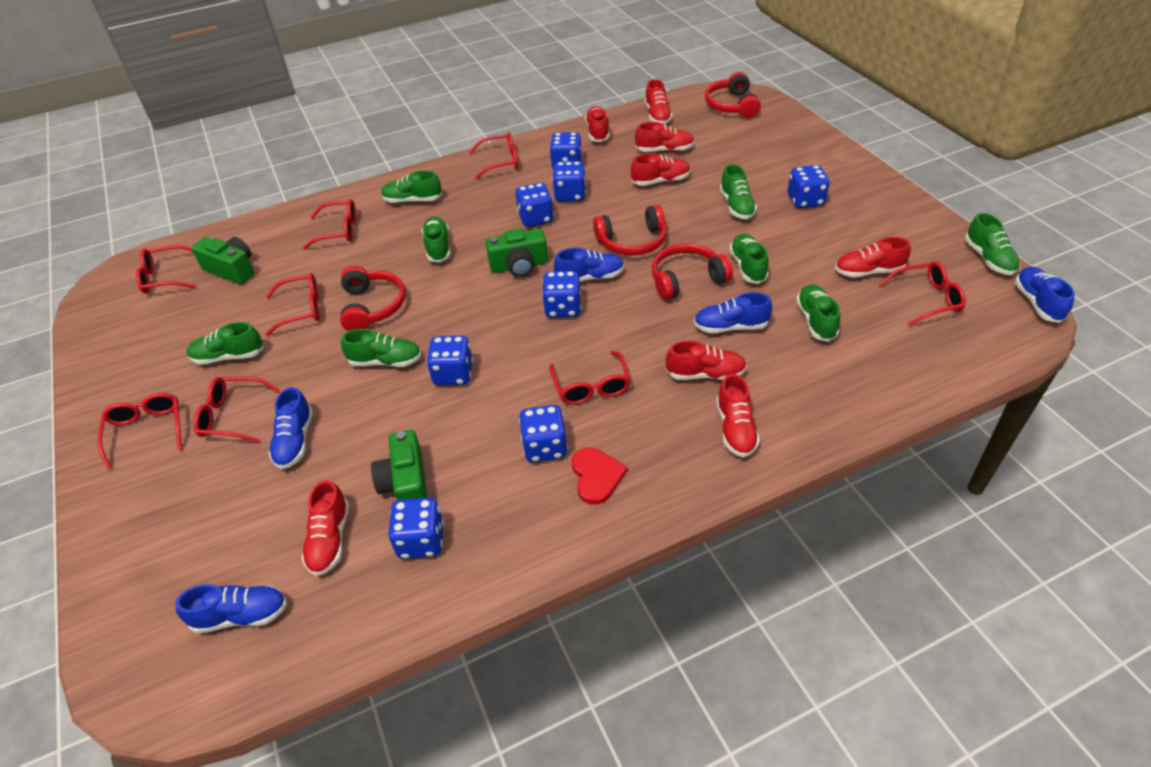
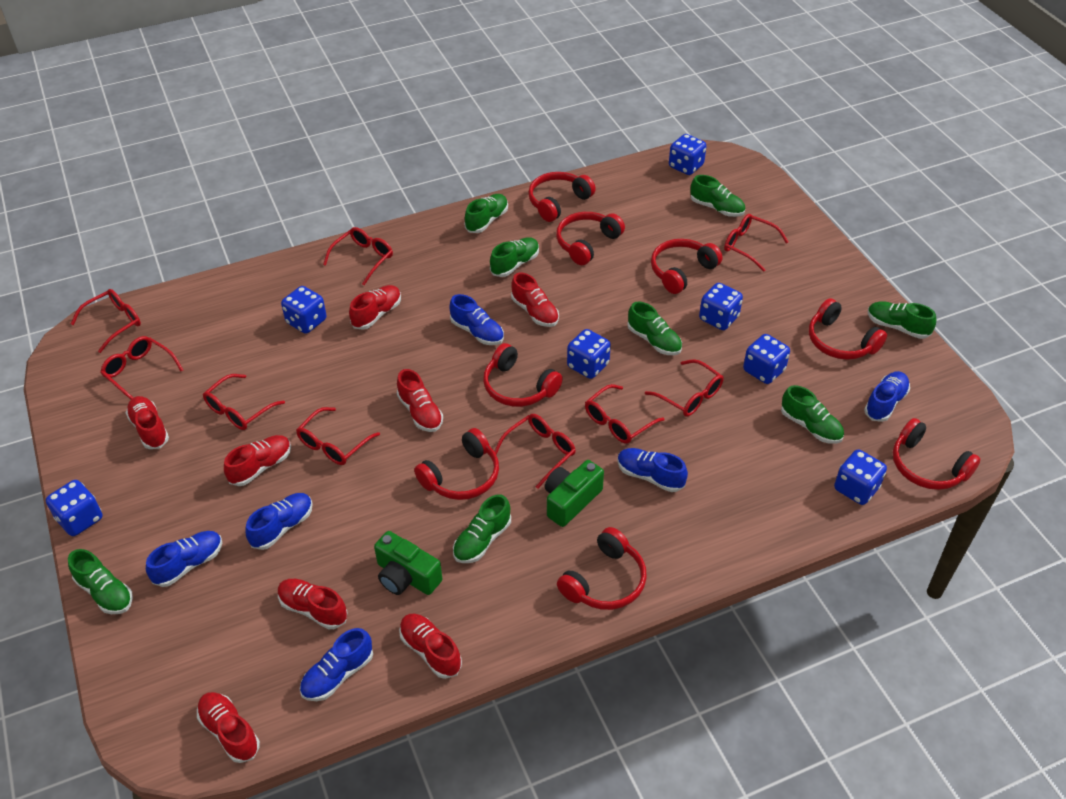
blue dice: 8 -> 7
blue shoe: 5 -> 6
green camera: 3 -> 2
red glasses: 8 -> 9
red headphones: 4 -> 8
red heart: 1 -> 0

━━━━━━

§ WHAT NEEDS TO BE DONE: Write out the data above in full and exactly, but without the pictures.

§ SOLUTION FOR THIS EXERCISE:
blue dice: 8 -> 7
blue shoe: 5 -> 6
green camera: 3 -> 2
red glasses: 8 -> 9
red headphones: 4 -> 8
red heart: 1 -> 0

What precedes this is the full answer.